[Data entries]
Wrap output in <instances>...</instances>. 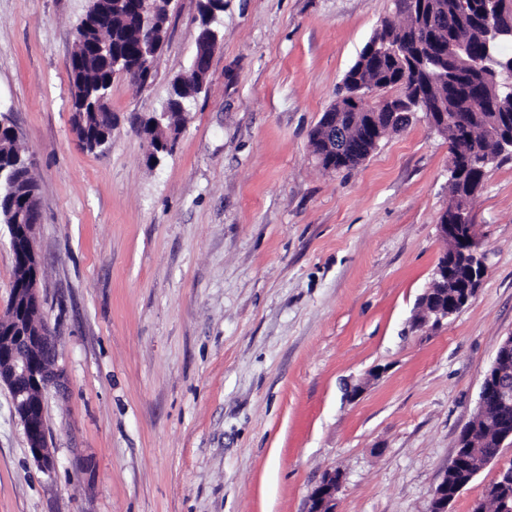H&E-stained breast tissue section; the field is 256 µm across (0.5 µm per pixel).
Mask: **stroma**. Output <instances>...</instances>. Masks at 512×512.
<instances>
[{"label":"stroma","instance_id":"stroma-1","mask_svg":"<svg viewBox=\"0 0 512 512\" xmlns=\"http://www.w3.org/2000/svg\"><path fill=\"white\" fill-rule=\"evenodd\" d=\"M87 0H0V113L40 185L42 313L63 389L56 467L0 383V512H428L512 334V155L472 207L487 275L416 326L445 249L448 142L415 115L352 170L309 135L395 0H224L207 87L169 154L141 123L196 52L177 0L152 77L112 84V142L83 149L68 64ZM502 448L450 504L470 512ZM343 481L340 471L325 474L320 484L309 495L307 512H335L334 502Z\"/></svg>","mask_w":512,"mask_h":512}]
</instances>
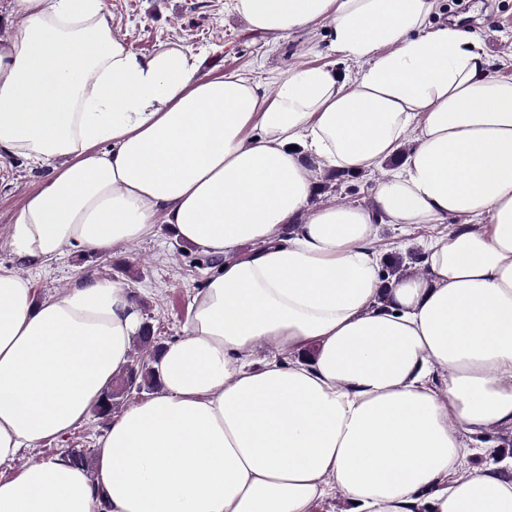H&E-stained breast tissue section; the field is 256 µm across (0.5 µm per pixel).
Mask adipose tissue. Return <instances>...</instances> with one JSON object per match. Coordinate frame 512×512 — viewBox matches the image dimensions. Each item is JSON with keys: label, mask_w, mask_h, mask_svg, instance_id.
<instances>
[{"label": "adipose tissue", "mask_w": 512, "mask_h": 512, "mask_svg": "<svg viewBox=\"0 0 512 512\" xmlns=\"http://www.w3.org/2000/svg\"><path fill=\"white\" fill-rule=\"evenodd\" d=\"M435 7L235 0L274 41L330 21L361 65L294 69L270 95L180 43L131 51L106 0H8L0 160L51 169L14 214L16 265L161 222L220 267L93 468L1 478L0 512H315L337 494L346 512H512V458L462 466L512 432V81ZM397 155L371 206L310 207L307 157L357 173ZM383 224L437 227L424 274L382 284ZM143 323L124 283L40 298L0 266V465L85 423Z\"/></svg>", "instance_id": "adipose-tissue-1"}]
</instances>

DIRECTIVE:
Take the records above from the line with "Mask: **stroma**. Output" down to their last line and please copy those lines exactly, without the pictures.

REPLY:
Mask: **stroma**. Output <instances>...</instances>. Masks at 512×512.
<instances>
[{"label":"stroma","instance_id":"stroma-1","mask_svg":"<svg viewBox=\"0 0 512 512\" xmlns=\"http://www.w3.org/2000/svg\"><path fill=\"white\" fill-rule=\"evenodd\" d=\"M87 0H0V113L40 185L42 313L63 389L56 467L0 383V512H428L512 334V155L472 207L487 275L416 326L445 249L448 142L415 115L352 170L309 135L395 0H224L207 87L169 154L141 123L196 52L177 0L152 77L112 84V142L83 149L68 64ZM502 448L450 504L470 512ZM343 481L340 471L325 474L320 484L309 495L307 512H335L334 502Z\"/></svg>","mask_w":512,"mask_h":512}]
</instances>
H&E-stained breast tissue section; the field is 256 µm across (0.5 µm per pixel).
Mask adipose tissue. Return <instances>...</instances> with one JSON object per match. Coordinate frame 512×512 — viewBox matches the image dimensions. Each item is JSON with keys: label, mask_w, mask_h, mask_svg, instance_id.
<instances>
[{"label": "adipose tissue", "mask_w": 512, "mask_h": 512, "mask_svg": "<svg viewBox=\"0 0 512 512\" xmlns=\"http://www.w3.org/2000/svg\"><path fill=\"white\" fill-rule=\"evenodd\" d=\"M435 7L235 0L274 41L330 21L361 65L294 69L270 95L180 43L131 51L106 0H8L0 160L51 169L14 214L16 265L161 222L220 267L93 468L1 478L0 512H315L337 494L346 512H512V458L462 466L512 432V81ZM397 155L371 206L310 207L307 157L357 173ZM383 224L437 227L424 274L382 284ZM143 323L124 283L40 298L0 266V465L85 423Z\"/></svg>", "instance_id": "adipose-tissue-1"}]
</instances>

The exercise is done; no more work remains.